*Input for this task*:
━━━━
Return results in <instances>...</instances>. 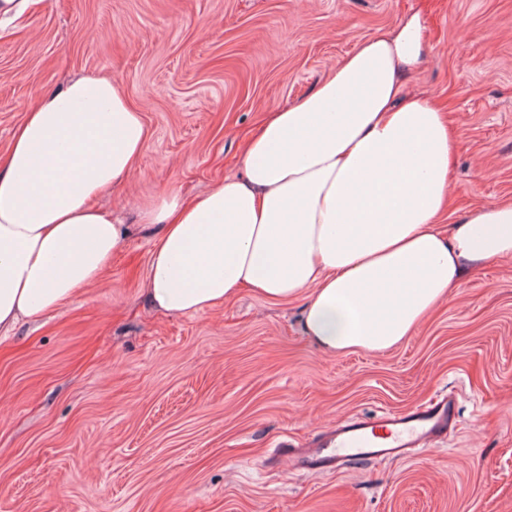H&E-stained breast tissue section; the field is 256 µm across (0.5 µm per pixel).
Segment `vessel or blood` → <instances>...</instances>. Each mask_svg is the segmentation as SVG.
<instances>
[{"mask_svg": "<svg viewBox=\"0 0 512 512\" xmlns=\"http://www.w3.org/2000/svg\"><path fill=\"white\" fill-rule=\"evenodd\" d=\"M457 425L453 396L433 398L403 412L337 422L305 448L289 449L298 470L332 473L347 463L397 460L445 437Z\"/></svg>", "mask_w": 512, "mask_h": 512, "instance_id": "1", "label": "vessel or blood"}]
</instances>
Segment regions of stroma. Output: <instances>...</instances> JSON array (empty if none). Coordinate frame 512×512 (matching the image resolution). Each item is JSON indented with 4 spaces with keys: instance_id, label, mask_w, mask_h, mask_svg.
<instances>
[{
    "instance_id": "35a3bbf8",
    "label": "stroma",
    "mask_w": 512,
    "mask_h": 512,
    "mask_svg": "<svg viewBox=\"0 0 512 512\" xmlns=\"http://www.w3.org/2000/svg\"><path fill=\"white\" fill-rule=\"evenodd\" d=\"M417 14L405 78L460 136L457 214L512 201V0H47L0 32V153L37 95L105 75L150 131L99 199L127 246L97 282L0 337V512H512V260L488 263L403 344L329 355L303 301L243 292L200 315L146 302L149 196L240 174L267 112L310 92L378 29ZM453 393L430 449L333 473L293 469L331 423Z\"/></svg>"
}]
</instances>
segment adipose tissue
I'll return each mask as SVG.
<instances>
[{
  "mask_svg": "<svg viewBox=\"0 0 512 512\" xmlns=\"http://www.w3.org/2000/svg\"><path fill=\"white\" fill-rule=\"evenodd\" d=\"M419 17L377 31L296 103L270 112L242 173L205 193L139 206L154 246L143 292L202 314L245 289L304 299L325 353L394 348L468 276L512 258V203L450 228L459 140L434 98L407 92ZM149 133L116 82L86 76L32 102L0 162V330L95 283L131 232L95 199L137 169Z\"/></svg>",
  "mask_w": 512,
  "mask_h": 512,
  "instance_id": "obj_1",
  "label": "adipose tissue"
}]
</instances>
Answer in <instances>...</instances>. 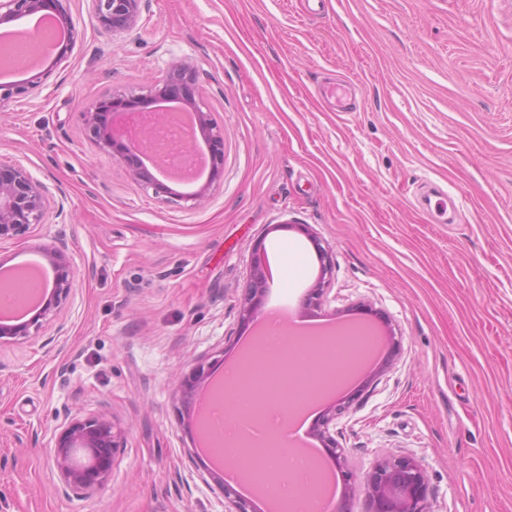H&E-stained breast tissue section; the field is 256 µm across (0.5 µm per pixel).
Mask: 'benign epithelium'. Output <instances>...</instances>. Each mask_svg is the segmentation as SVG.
Returning <instances> with one entry per match:
<instances>
[{"label":"benign epithelium","instance_id":"7a95c632","mask_svg":"<svg viewBox=\"0 0 512 512\" xmlns=\"http://www.w3.org/2000/svg\"><path fill=\"white\" fill-rule=\"evenodd\" d=\"M98 22L114 32L134 29L140 19L141 0H91ZM51 11L66 26H71L62 0H0V25L24 17ZM44 73L39 72L23 84L0 83V103L16 98L40 85ZM194 72L185 65L172 67L151 87L159 103H179L196 113L198 124L211 142L223 139V131L214 125L209 113L201 108L194 92ZM104 103L90 105L84 113L89 138L103 151L117 149L116 157L128 160L138 157V151L126 132L103 123L99 115ZM134 179L155 194L168 188L140 162L132 167ZM47 187L21 163L0 164V240L13 239L27 232L33 224H41L47 210ZM321 276L311 288L310 304H318L333 276L335 261L325 247L319 248ZM51 267L58 271L52 291L42 302L38 313L18 324H0V344L25 340L38 333L43 321L55 315L72 291L69 269L71 255L55 244L42 248ZM266 288L263 265H253L252 280L240 304V319L254 318ZM351 402H340L322 417L314 436L323 447L331 449L342 479L343 496L361 494L367 503L366 512H433L428 496V478L419 460L411 456L386 454L374 461L369 471L359 477L348 466L346 450L341 448L330 431L336 415L347 411ZM122 430L107 415L74 417L58 428L55 437L54 462L65 486L79 494L90 496L98 492L112 473L116 449L120 447ZM224 494L225 512H254L249 499L241 496L231 485L220 483Z\"/></svg>","mask_w":512,"mask_h":512}]
</instances>
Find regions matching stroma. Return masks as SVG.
Segmentation results:
<instances>
[{
    "instance_id": "35a3bbf8",
    "label": "stroma",
    "mask_w": 512,
    "mask_h": 512,
    "mask_svg": "<svg viewBox=\"0 0 512 512\" xmlns=\"http://www.w3.org/2000/svg\"><path fill=\"white\" fill-rule=\"evenodd\" d=\"M40 86L0 105V160L49 189L43 223L0 265L64 244L72 291L39 335L0 346V512H224L179 386L256 343L239 317L257 247L288 284L265 313L384 317L399 338L331 432L357 473L424 466L433 512H512V0H142L115 33L91 0ZM191 63L224 131L208 195L144 189L89 140L87 105L146 94ZM340 78L356 109L317 94ZM448 208L434 222L423 198ZM335 270L318 306L316 244ZM81 414L124 436L105 487L65 493L55 430Z\"/></svg>"
}]
</instances>
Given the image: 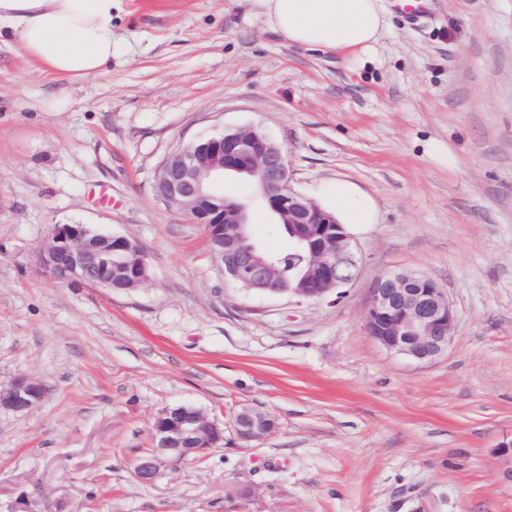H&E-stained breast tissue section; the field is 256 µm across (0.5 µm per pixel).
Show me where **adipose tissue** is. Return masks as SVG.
<instances>
[{
  "instance_id": "1",
  "label": "adipose tissue",
  "mask_w": 512,
  "mask_h": 512,
  "mask_svg": "<svg viewBox=\"0 0 512 512\" xmlns=\"http://www.w3.org/2000/svg\"><path fill=\"white\" fill-rule=\"evenodd\" d=\"M279 37L293 45L351 59L369 53L388 24L381 0H257ZM120 0H0V37L19 35L38 67L81 80L112 61V10ZM320 203L339 223L373 224L375 200L337 179L319 189Z\"/></svg>"
}]
</instances>
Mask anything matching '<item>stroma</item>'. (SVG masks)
I'll return each instance as SVG.
<instances>
[{
    "mask_svg": "<svg viewBox=\"0 0 512 512\" xmlns=\"http://www.w3.org/2000/svg\"><path fill=\"white\" fill-rule=\"evenodd\" d=\"M383 6L361 63L288 44L254 0H121L112 63L86 80L0 39V382L48 385L32 413L0 412V512H512V0H436L414 25ZM234 127L285 147L298 192L344 178L374 197L340 302L238 288L157 196L169 153ZM57 224L129 237L148 281L48 279ZM395 270L447 290L456 333L432 362L364 330ZM179 404L223 445L139 483ZM246 405L275 418L264 440L236 435Z\"/></svg>",
    "mask_w": 512,
    "mask_h": 512,
    "instance_id": "obj_1",
    "label": "stroma"
}]
</instances>
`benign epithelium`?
Instances as JSON below:
<instances>
[{"instance_id": "obj_1", "label": "benign epithelium", "mask_w": 512, "mask_h": 512, "mask_svg": "<svg viewBox=\"0 0 512 512\" xmlns=\"http://www.w3.org/2000/svg\"><path fill=\"white\" fill-rule=\"evenodd\" d=\"M253 180L259 198L290 225L296 258L305 274L294 288H280L278 263L264 256L247 234L249 205L224 196V174ZM285 148L252 127L228 128L198 137L168 154L159 165L156 194L187 212L196 224H218L207 234L210 251L233 284L255 293L299 300H340L357 277L351 237L342 224L314 201L294 190ZM45 275L68 283L93 284L109 292H128L148 280V265L132 241L95 231L85 224H57L39 251ZM366 333L385 350L428 363L448 351L456 314L446 289L433 278L410 271L377 277L368 289L363 313ZM47 391L43 380L20 375L0 383V411L30 413ZM235 429L244 441H259L276 428L266 412L242 408ZM153 448L136 466L135 476L153 481L160 469L204 457L224 440V429L202 409L180 404L154 419Z\"/></svg>"}]
</instances>
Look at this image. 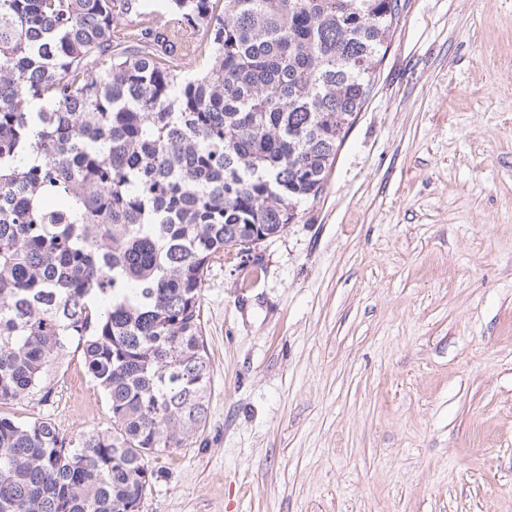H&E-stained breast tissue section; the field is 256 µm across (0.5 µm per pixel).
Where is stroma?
<instances>
[{
	"instance_id": "35a3bbf8",
	"label": "stroma",
	"mask_w": 512,
	"mask_h": 512,
	"mask_svg": "<svg viewBox=\"0 0 512 512\" xmlns=\"http://www.w3.org/2000/svg\"><path fill=\"white\" fill-rule=\"evenodd\" d=\"M203 291L209 413L141 512H512V0H400L321 197ZM67 435L109 406L72 348Z\"/></svg>"
}]
</instances>
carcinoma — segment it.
<instances>
[{"label":"carcinoma","mask_w":512,"mask_h":512,"mask_svg":"<svg viewBox=\"0 0 512 512\" xmlns=\"http://www.w3.org/2000/svg\"><path fill=\"white\" fill-rule=\"evenodd\" d=\"M398 20V0H0V405L46 401L75 343L112 412L71 437L0 415V512H137L207 421L209 268L320 196Z\"/></svg>","instance_id":"obj_1"}]
</instances>
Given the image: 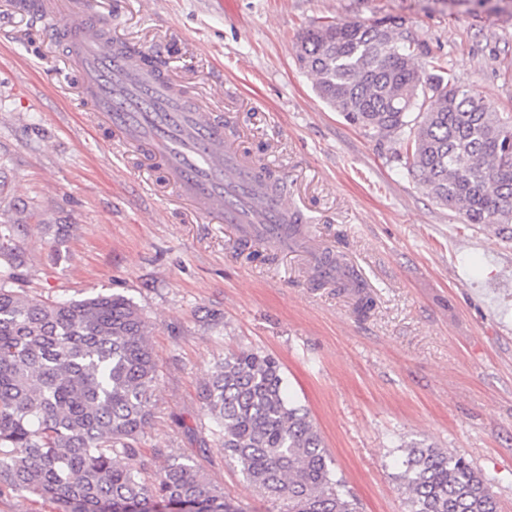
━━━━
*Given task*: Everything from the line that contains "Where is stroma?" to the final line of the data is to be duplicated exactly, both ends included, except the pictures.

*Problem solution*:
Where is stroma?
<instances>
[{
	"instance_id": "35a3bbf8",
	"label": "stroma",
	"mask_w": 512,
	"mask_h": 512,
	"mask_svg": "<svg viewBox=\"0 0 512 512\" xmlns=\"http://www.w3.org/2000/svg\"><path fill=\"white\" fill-rule=\"evenodd\" d=\"M203 291L209 413L141 512H512V0H400L321 197ZM67 435L109 406L72 348Z\"/></svg>"
}]
</instances>
carcinoma — segment it.
<instances>
[{"label":"carcinoma","mask_w":512,"mask_h":512,"mask_svg":"<svg viewBox=\"0 0 512 512\" xmlns=\"http://www.w3.org/2000/svg\"><path fill=\"white\" fill-rule=\"evenodd\" d=\"M398 20V0H0V405L46 401L75 343L112 412L71 437L0 415V512H137L207 421L209 268L320 196Z\"/></svg>","instance_id":"obj_1"}]
</instances>
Given the image: 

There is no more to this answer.